#### What to work on
In the material below, repeat only the lines from the one that holds "JOY pin SW: D7 -> D1" through the final line, exactly as they stand.

########

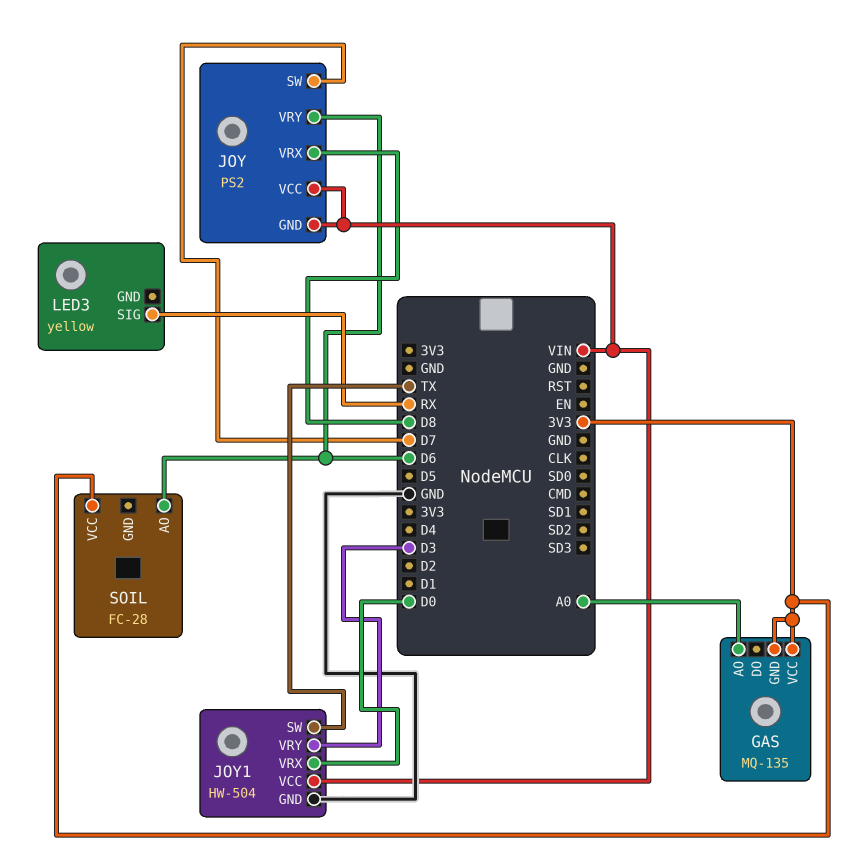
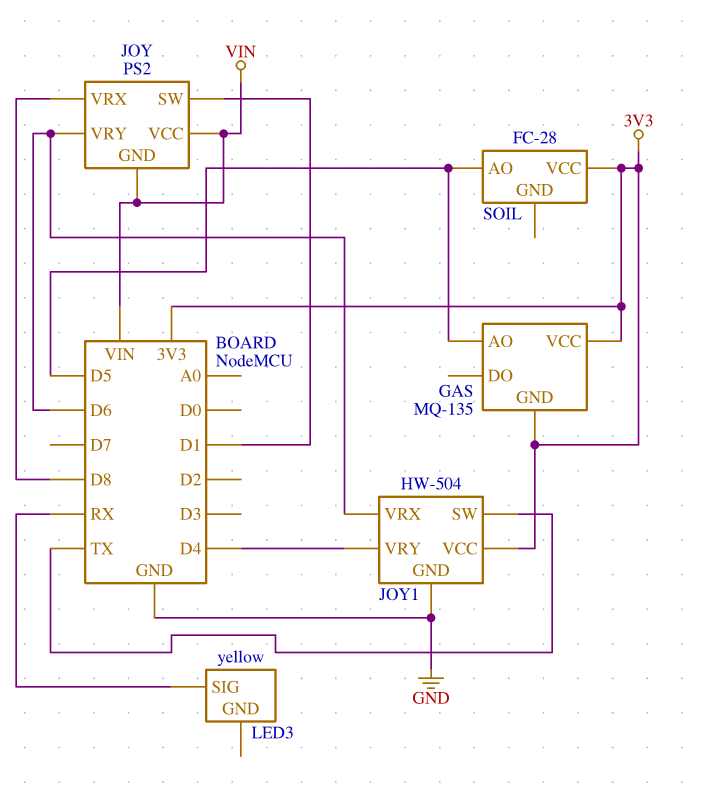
GAS pin AO: A0 -> D5
JOY pin SW: D7 -> D1
JOY1 pin VCC: VIN -> 3V3
JOY1 pin VRX: D0 -> D6
JOY1 pin VRY: D3 -> D4
SOIL pin AO: D6 -> D5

########

#### Output of the exercise
JOY pin SW: D7 -> D1
JOY1 pin VCC: VIN -> 3V3
JOY1 pin VRX: D0 -> D6
JOY1 pin VRY: D3 -> D4
SOIL pin AO: D6 -> D5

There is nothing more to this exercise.